EXCERPTED DATA:
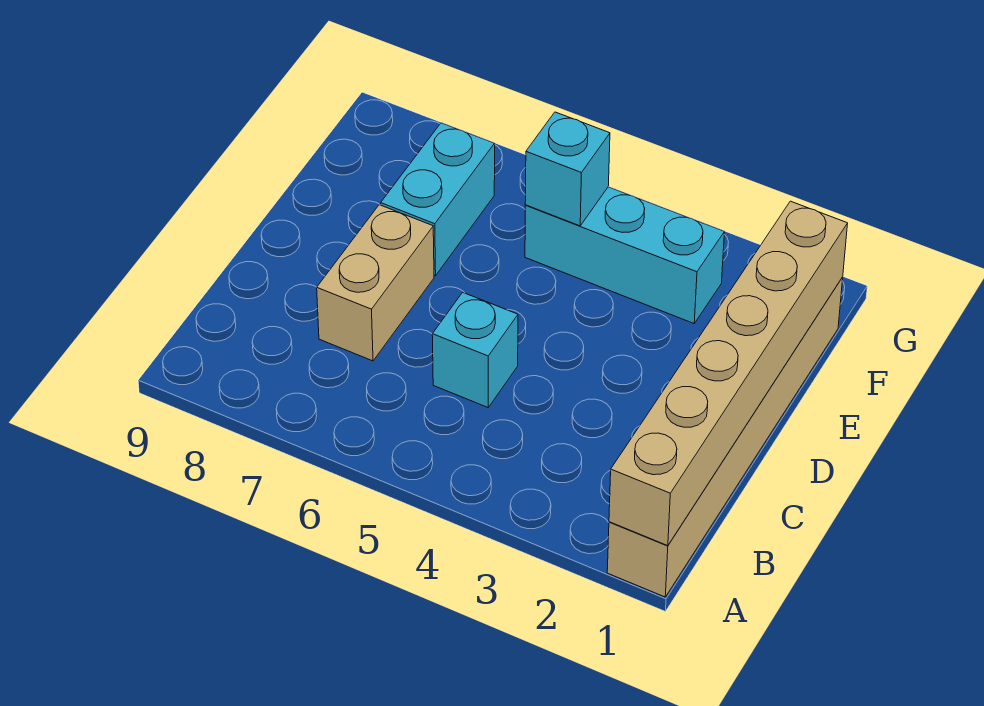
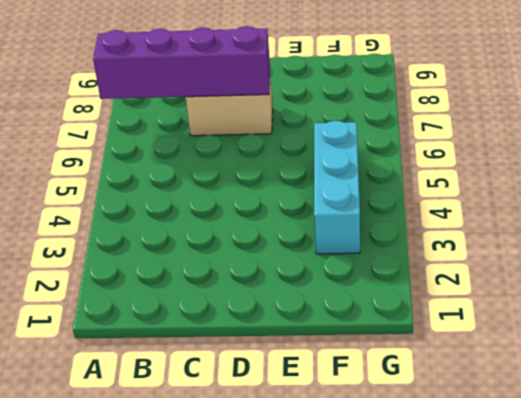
purple 1x4 brick [93,26,270,99] -> none
none -> tan 1x6 brick [607,277,843,597]
none -> cyan 1x1 brick [432,292,518,407]

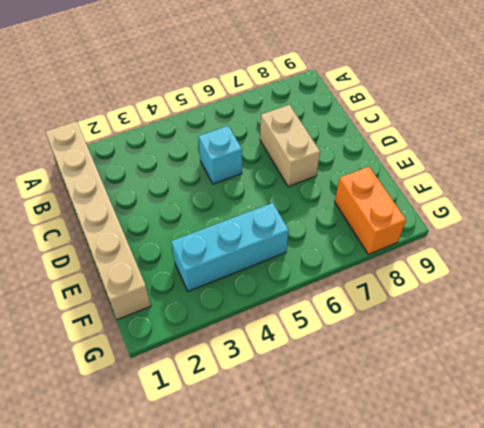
orange 1x2 brick [335,167,406,254] -> none
none -> cyan 1x2 brick [381,123,495,276]
none -> tan 1x6 brick [609,201,848,546]

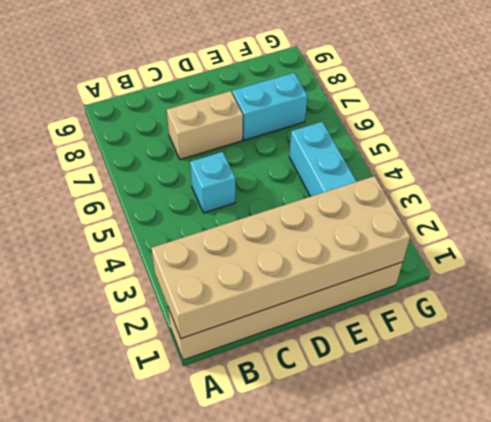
tan 2x6 brick [151,176,410,339] -> tan 1x6 brick [609,201,848,546]
none -> cyan 1x1 brick [525,112,610,226]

YOUR GOAL:
In the entries above, find each line with "none" and list it.

YOUR SOLUTION:
purple 1x4 brick [93,26,270,99] -> none
none -> tan 1x6 brick [607,277,843,597]
none -> cyan 1x1 brick [432,292,518,407]
orange 1x2 brick [335,167,406,254] -> none
none -> cyan 1x2 brick [381,123,495,276]
none -> tan 1x6 brick [609,201,848,546]
none -> cyan 1x1 brick [525,112,610,226]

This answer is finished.